Recorded information:
◇ ◇ ◇ ◇ ◇ ◇ ◇
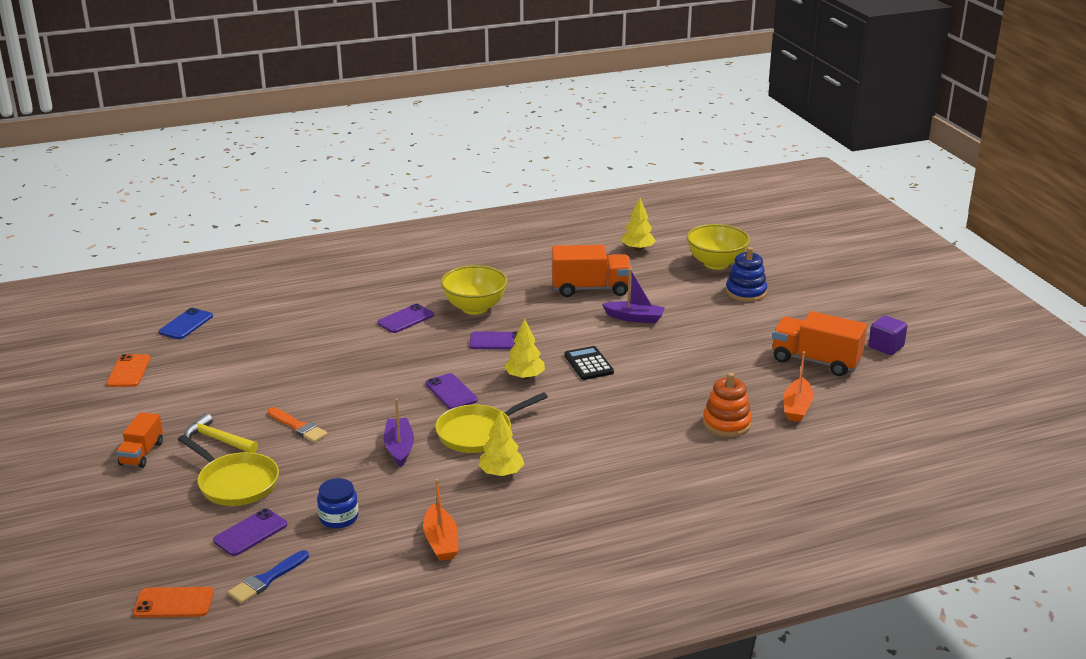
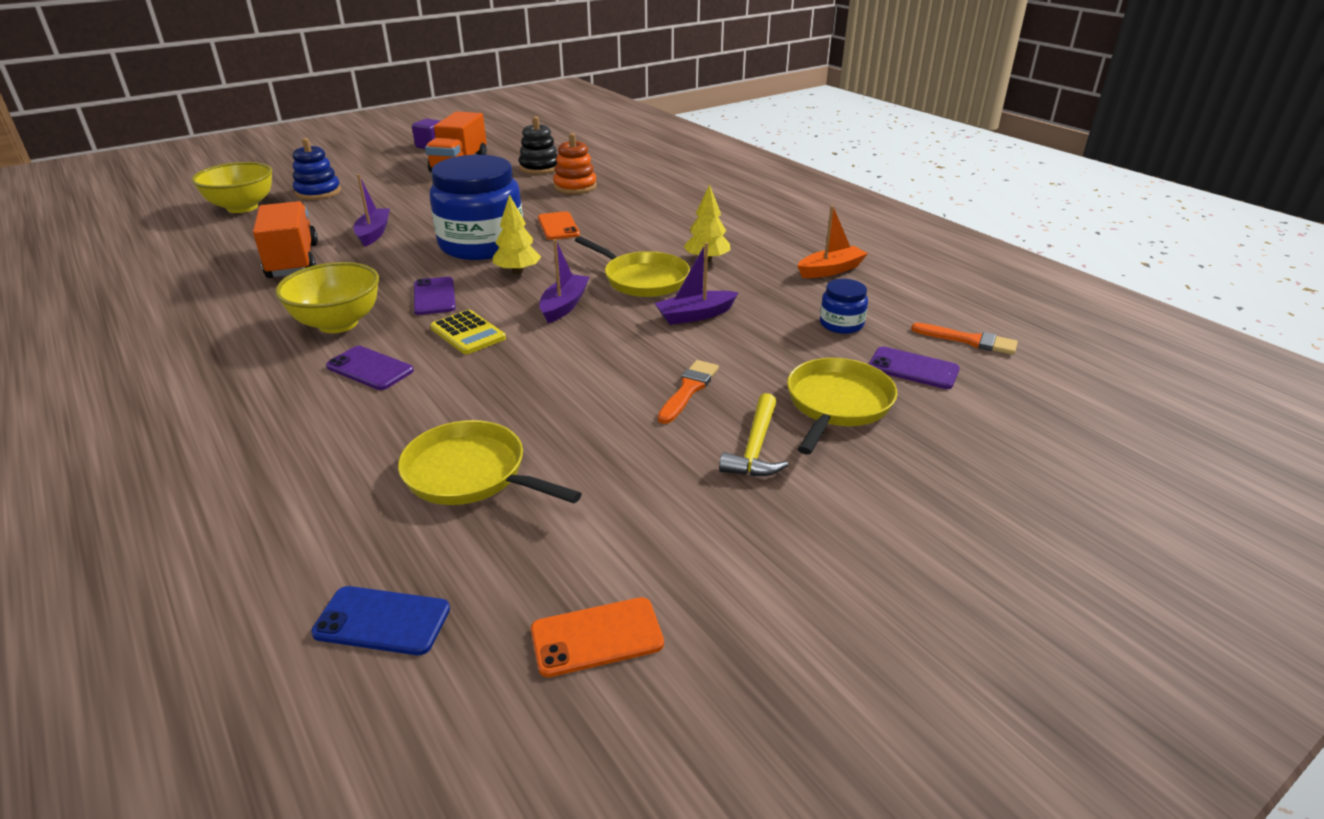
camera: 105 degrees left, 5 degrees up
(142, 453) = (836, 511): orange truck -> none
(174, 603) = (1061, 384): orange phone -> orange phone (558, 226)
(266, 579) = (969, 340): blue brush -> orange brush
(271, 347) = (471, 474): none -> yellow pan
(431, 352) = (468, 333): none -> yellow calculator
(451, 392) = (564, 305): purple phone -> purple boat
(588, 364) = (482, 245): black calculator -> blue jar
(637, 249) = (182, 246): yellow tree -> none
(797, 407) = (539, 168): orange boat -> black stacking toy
◇ ◇ ◇ ◇ ◇ ◇ ◇
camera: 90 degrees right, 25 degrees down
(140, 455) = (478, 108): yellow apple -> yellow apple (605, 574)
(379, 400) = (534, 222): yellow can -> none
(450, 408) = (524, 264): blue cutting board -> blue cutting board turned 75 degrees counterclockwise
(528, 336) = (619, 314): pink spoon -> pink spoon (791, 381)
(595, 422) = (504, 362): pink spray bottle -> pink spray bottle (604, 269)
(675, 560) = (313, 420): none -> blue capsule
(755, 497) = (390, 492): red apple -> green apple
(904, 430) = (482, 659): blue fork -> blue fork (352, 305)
◇ ◇ ◇ ◇ ◇ ◇ ◇
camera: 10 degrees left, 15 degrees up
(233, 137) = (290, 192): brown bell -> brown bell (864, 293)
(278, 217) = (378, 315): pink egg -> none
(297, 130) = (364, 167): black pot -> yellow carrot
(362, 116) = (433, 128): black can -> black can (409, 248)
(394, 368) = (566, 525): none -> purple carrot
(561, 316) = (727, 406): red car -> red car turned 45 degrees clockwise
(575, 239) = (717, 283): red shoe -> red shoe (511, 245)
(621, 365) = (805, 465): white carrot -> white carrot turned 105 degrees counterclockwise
◇ ◇ ◇ ◇ ◇ ◇ ◇
Work to complete: A single figure is expected: the count of lines in the data above that include the word "blue".

Completed exercise: 5